-------- Data provided --------

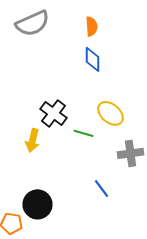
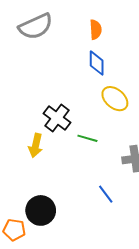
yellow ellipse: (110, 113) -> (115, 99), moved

--------
-------- Data provided --------

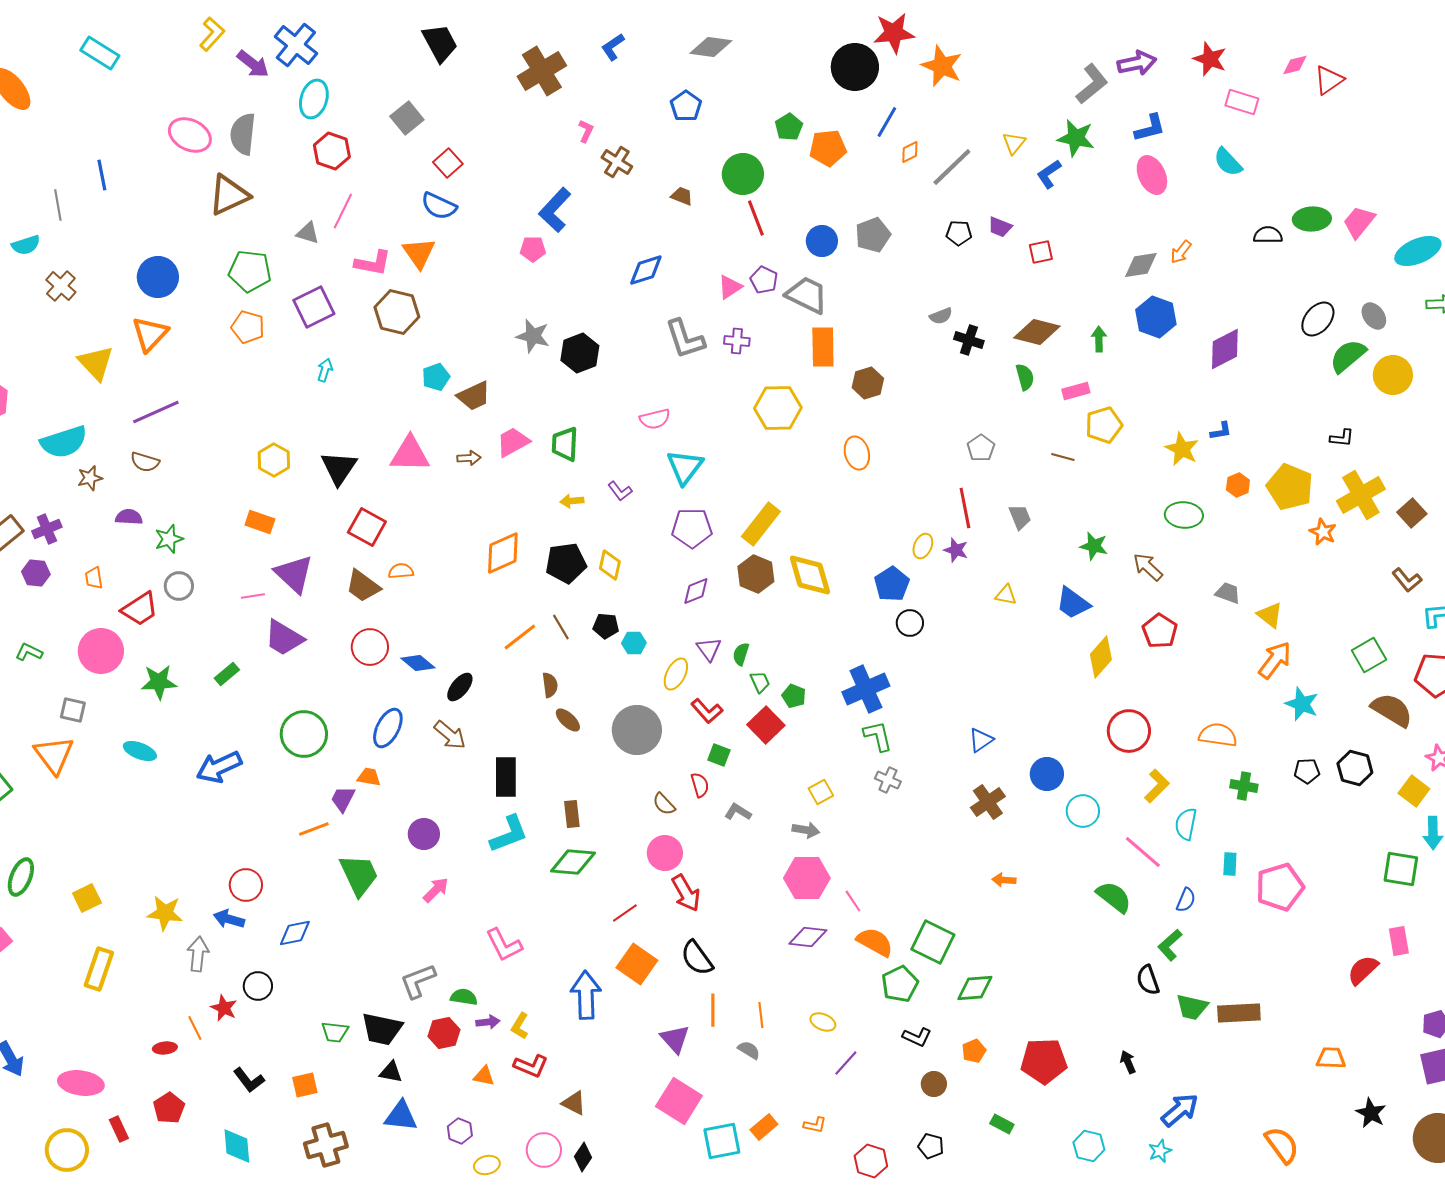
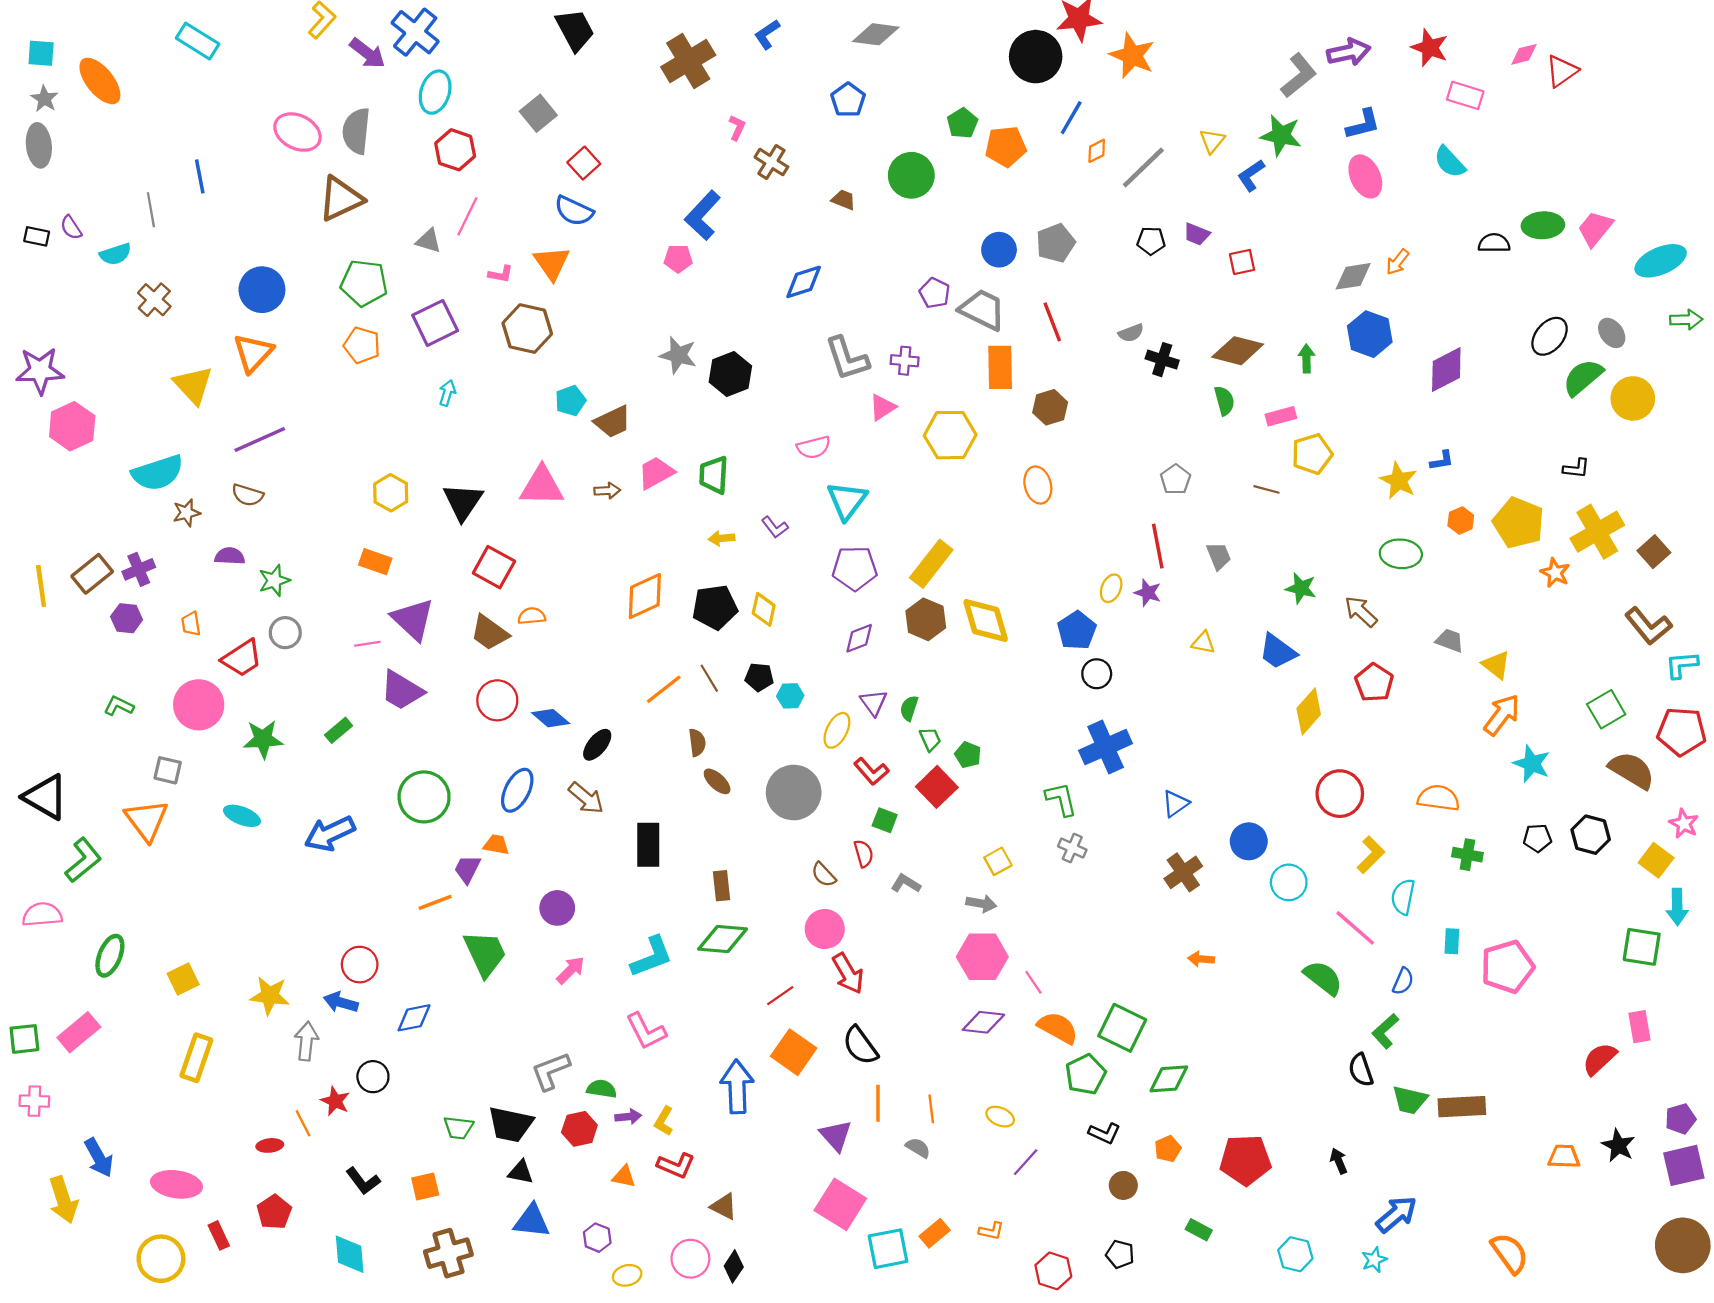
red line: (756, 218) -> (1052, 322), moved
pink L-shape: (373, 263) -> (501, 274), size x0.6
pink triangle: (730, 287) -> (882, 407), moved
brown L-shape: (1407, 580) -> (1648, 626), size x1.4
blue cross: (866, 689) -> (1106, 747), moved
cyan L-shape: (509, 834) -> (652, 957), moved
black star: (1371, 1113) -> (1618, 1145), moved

--------
-------- Data provided --------

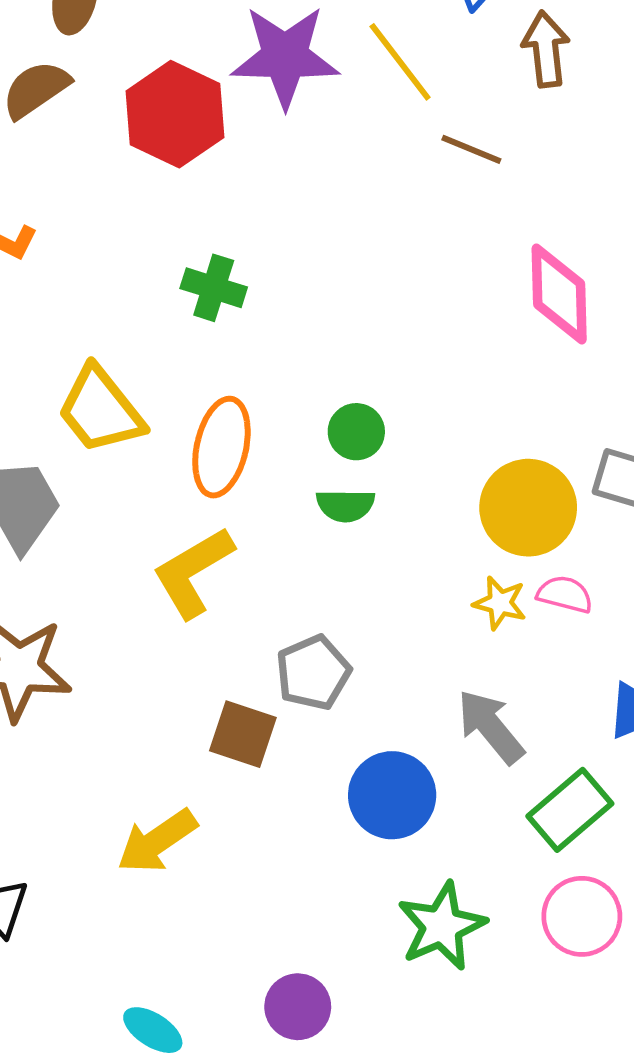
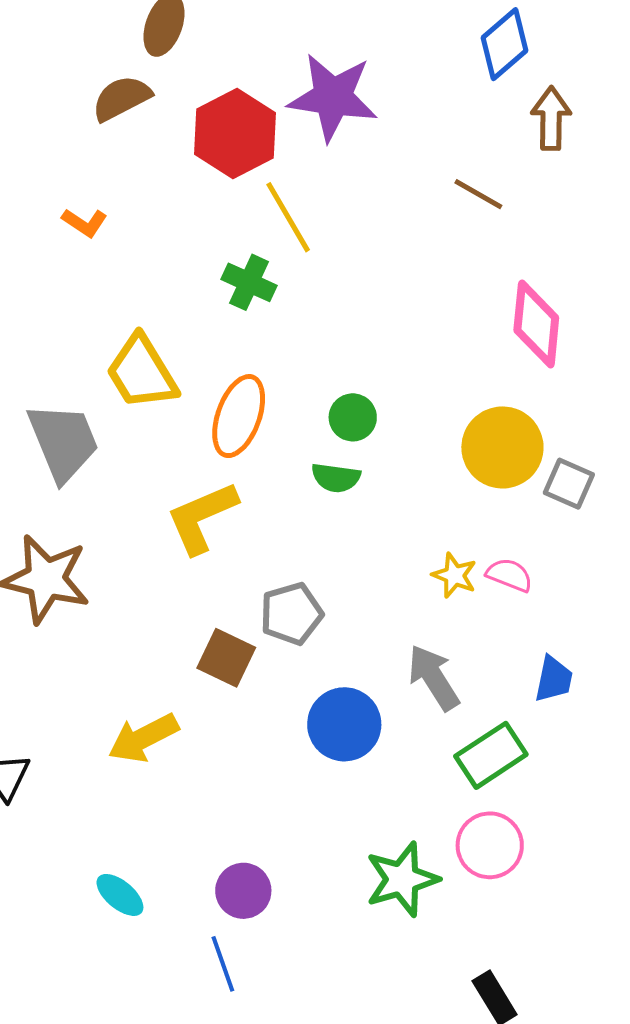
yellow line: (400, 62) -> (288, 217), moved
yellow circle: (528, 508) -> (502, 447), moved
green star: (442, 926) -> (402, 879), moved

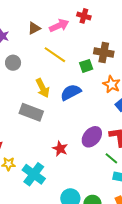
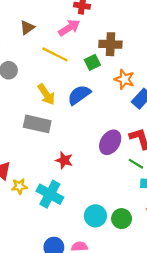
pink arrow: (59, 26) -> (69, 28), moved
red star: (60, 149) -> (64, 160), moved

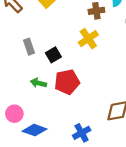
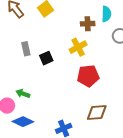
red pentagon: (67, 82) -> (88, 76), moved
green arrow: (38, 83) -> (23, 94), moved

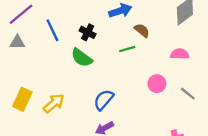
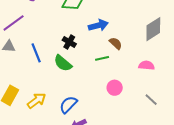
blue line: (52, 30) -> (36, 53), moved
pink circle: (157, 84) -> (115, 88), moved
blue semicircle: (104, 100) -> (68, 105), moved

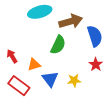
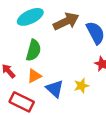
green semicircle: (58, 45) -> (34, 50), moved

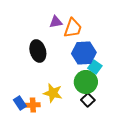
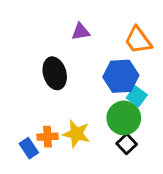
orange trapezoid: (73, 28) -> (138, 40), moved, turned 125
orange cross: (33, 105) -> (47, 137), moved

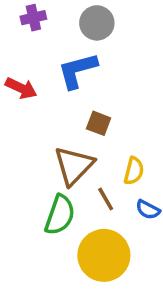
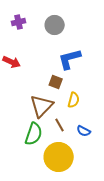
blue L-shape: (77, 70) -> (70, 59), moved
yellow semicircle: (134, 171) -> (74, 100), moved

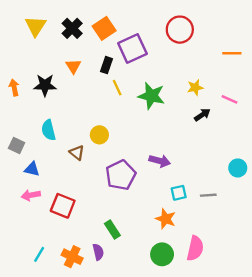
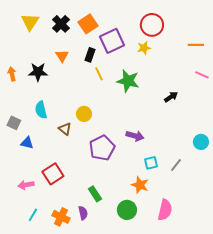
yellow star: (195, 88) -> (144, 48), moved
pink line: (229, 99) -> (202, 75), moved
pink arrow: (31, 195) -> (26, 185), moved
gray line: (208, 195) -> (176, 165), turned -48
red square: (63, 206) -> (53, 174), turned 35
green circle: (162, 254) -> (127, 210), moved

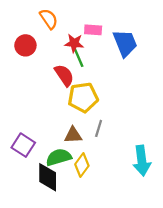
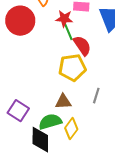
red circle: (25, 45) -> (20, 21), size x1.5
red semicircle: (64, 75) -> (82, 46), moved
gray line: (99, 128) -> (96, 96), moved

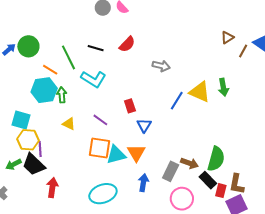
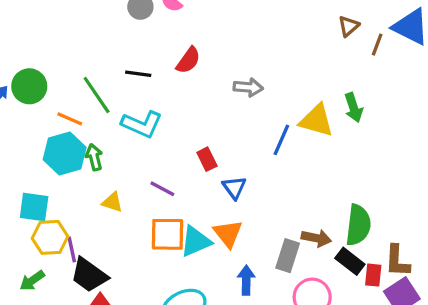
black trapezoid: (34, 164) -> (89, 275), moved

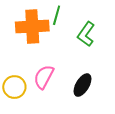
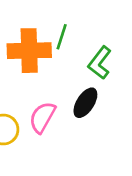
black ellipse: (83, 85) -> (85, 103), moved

--------

### Your instructions
Track down all lines above with the string "shape" and copy them.

### Exercise result
pink L-shape: (373, 263) -> (501, 274), size x0.6
brown L-shape: (1407, 580) -> (1648, 626), size x1.4
cyan L-shape: (509, 834) -> (652, 957), moved
blue L-shape: (77, 70) -> (70, 59), moved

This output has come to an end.